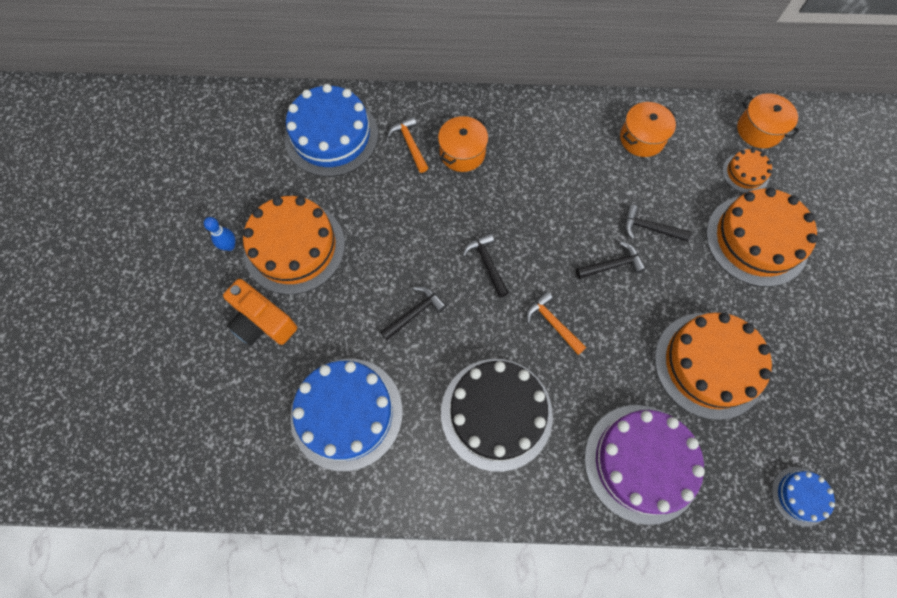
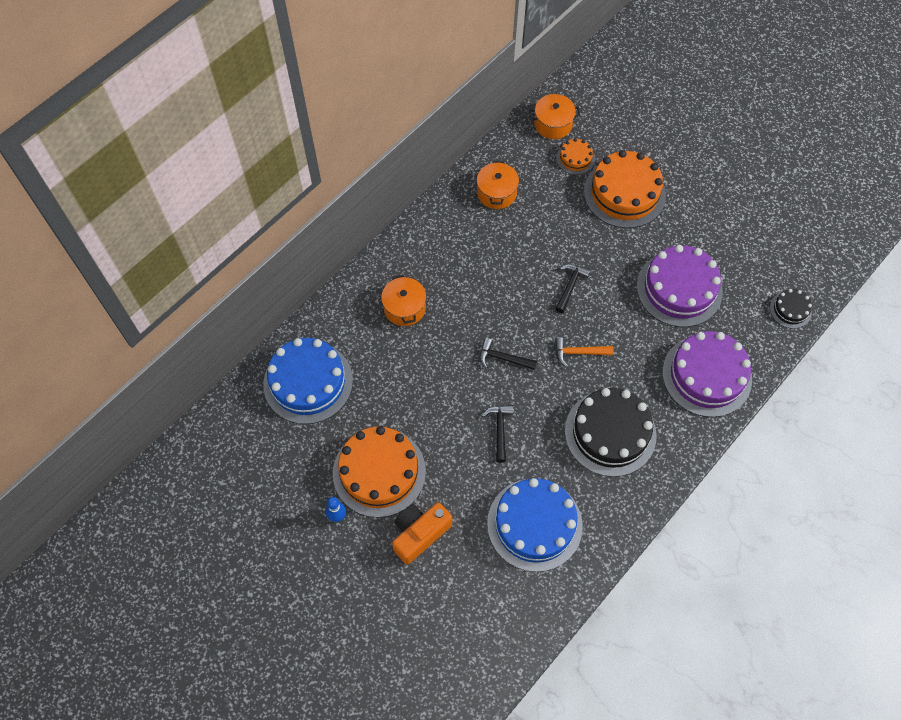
camera: 50 degrees left, 5 degrees down
(262, 321) = (419, 534): orange camera -> orange camera turned 150 degrees clockwise
(410, 144) = (365, 335): orange hammer -> none
(649, 228) = (564, 244): black hammer -> none
(709, 365) = (679, 289): orange cake -> purple cake
(800, 496) = (790, 310): blue cake -> black cake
◆ ◆ ◆ ◆
* **EXERCISE**:
Retype the lines of the material from the one containing "(262, 321) = (419, 534): orange" through the last line, exactly, and give no other lines.

* **ANSWER SECTION**:
(262, 321) = (419, 534): orange camera -> orange camera turned 150 degrees clockwise
(410, 144) = (365, 335): orange hammer -> none
(649, 228) = (564, 244): black hammer -> none
(709, 365) = (679, 289): orange cake -> purple cake
(800, 496) = (790, 310): blue cake -> black cake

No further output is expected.